Spatial object tracking data:
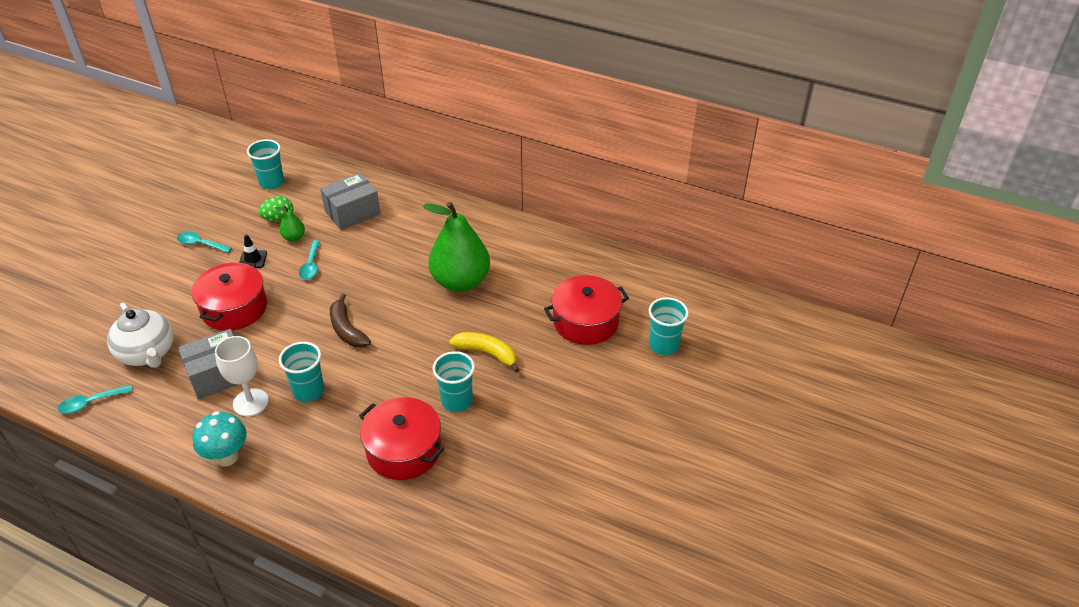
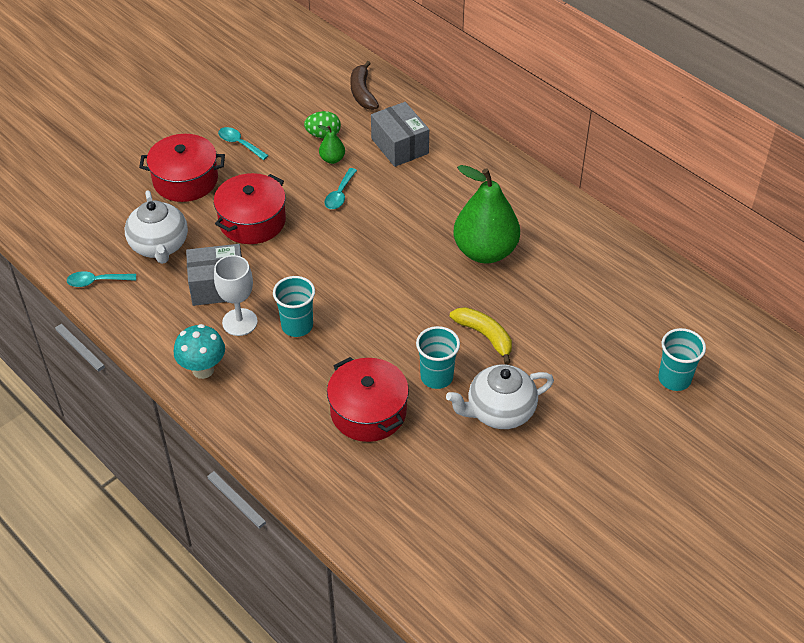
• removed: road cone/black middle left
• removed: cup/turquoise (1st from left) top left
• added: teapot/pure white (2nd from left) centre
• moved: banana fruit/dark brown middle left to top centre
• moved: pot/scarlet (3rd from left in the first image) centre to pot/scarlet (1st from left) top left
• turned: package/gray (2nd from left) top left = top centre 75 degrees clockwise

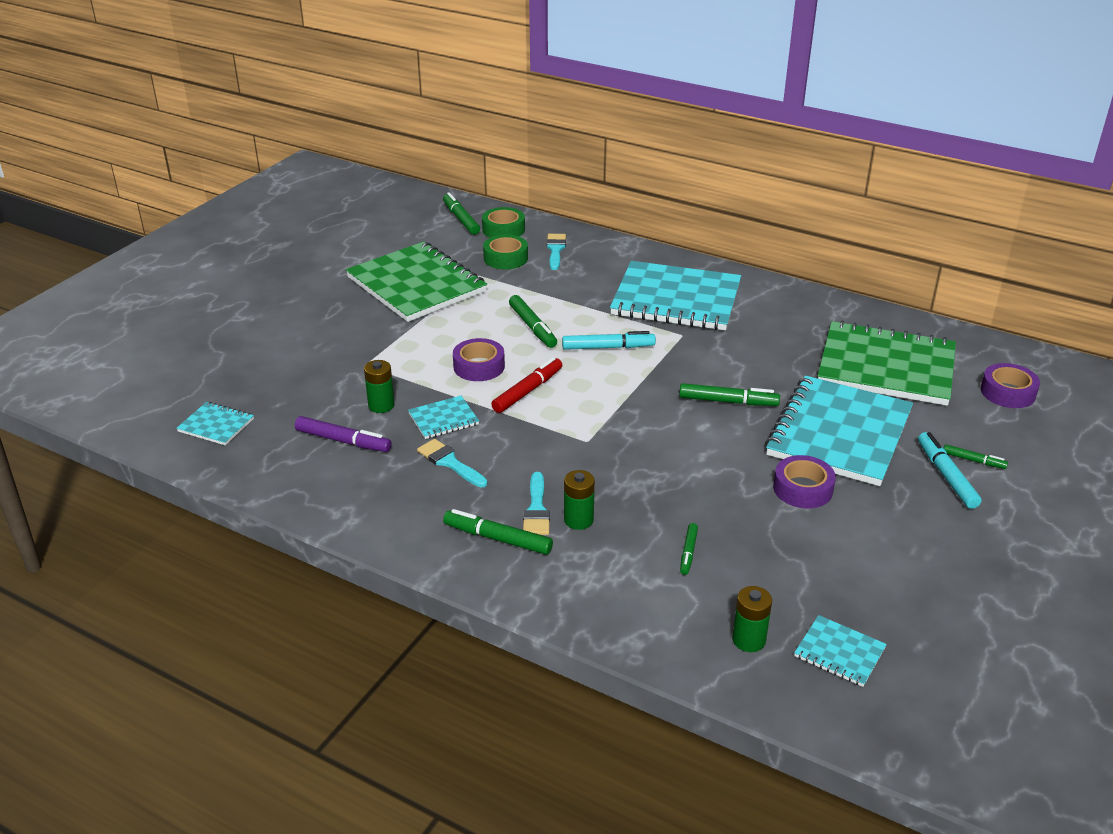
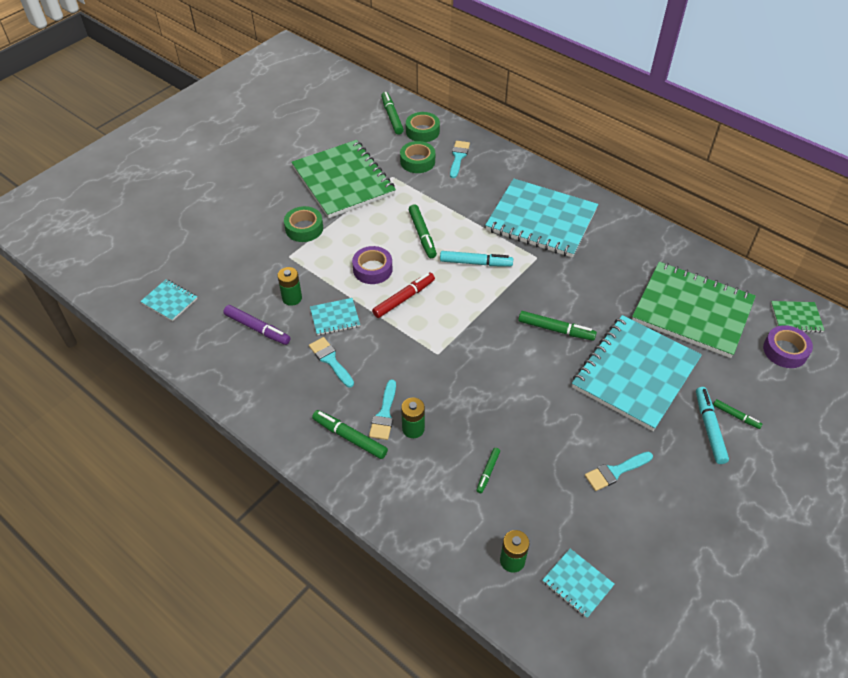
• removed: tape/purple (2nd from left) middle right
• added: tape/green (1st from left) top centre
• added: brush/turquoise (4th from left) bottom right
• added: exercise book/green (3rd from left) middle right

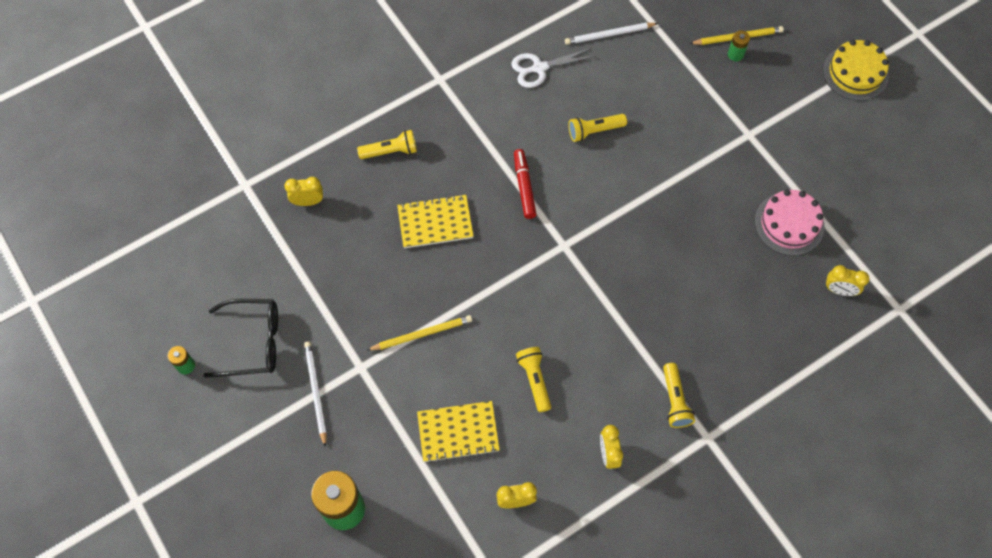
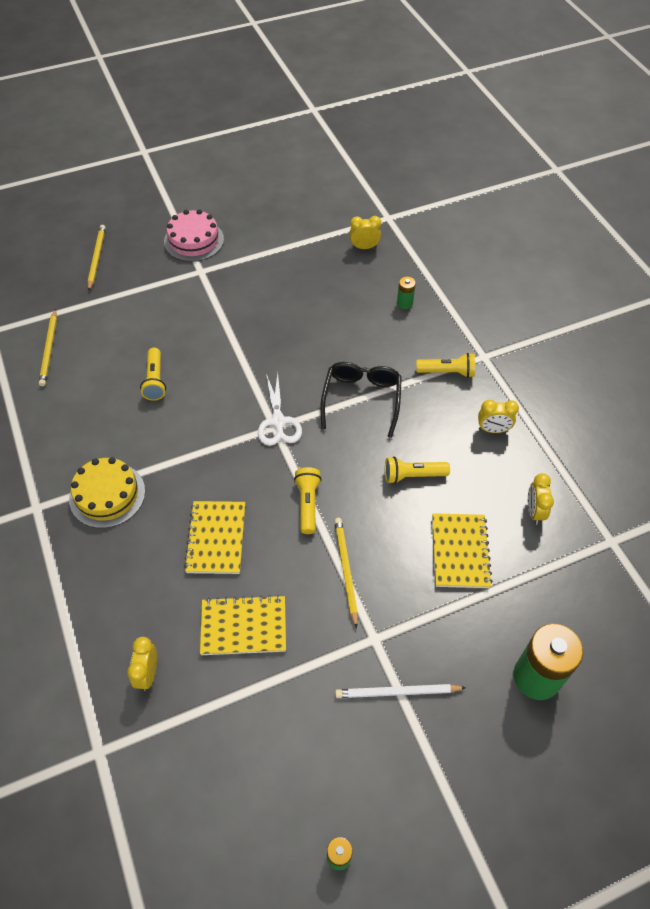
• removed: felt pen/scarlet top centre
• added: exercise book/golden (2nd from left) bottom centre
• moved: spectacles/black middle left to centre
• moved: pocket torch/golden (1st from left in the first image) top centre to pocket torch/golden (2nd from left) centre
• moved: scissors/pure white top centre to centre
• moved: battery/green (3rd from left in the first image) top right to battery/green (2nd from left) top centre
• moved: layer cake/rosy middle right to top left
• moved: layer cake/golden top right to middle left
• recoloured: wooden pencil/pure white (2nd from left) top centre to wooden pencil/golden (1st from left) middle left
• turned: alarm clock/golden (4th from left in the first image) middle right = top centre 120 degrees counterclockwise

*ASSIGNMENT*: Please reproduce the entries from above exactly; images are not part of the copy.

*WRITTEN ANSWER*:
• removed: road cone/black middle left
• removed: cup/turquoise (1st from left) top left
• added: teapot/pure white (2nd from left) centre
• moved: banana fruit/dark brown middle left to top centre
• moved: pot/scarlet (3rd from left in the first image) centre to pot/scarlet (1st from left) top left
• turned: package/gray (2nd from left) top left = top centre 75 degrees clockwise

• removed: tape/purple (2nd from left) middle right
• added: tape/green (1st from left) top centre
• added: brush/turquoise (4th from left) bottom right
• added: exercise book/green (3rd from left) middle right

• removed: felt pen/scarlet top centre
• added: exercise book/golden (2nd from left) bottom centre
• moved: spectacles/black middle left to centre
• moved: pocket torch/golden (1st from left in the first image) top centre to pocket torch/golden (2nd from left) centre
• moved: scissors/pure white top centre to centre
• moved: battery/green (3rd from left in the first image) top right to battery/green (2nd from left) top centre
• moved: layer cake/rosy middle right to top left
• moved: layer cake/golden top right to middle left
• recoloured: wooden pencil/pure white (2nd from left) top centre to wooden pencil/golden (1st from left) middle left
• turned: alarm clock/golden (4th from left in the first image) middle right = top centre 120 degrees counterclockwise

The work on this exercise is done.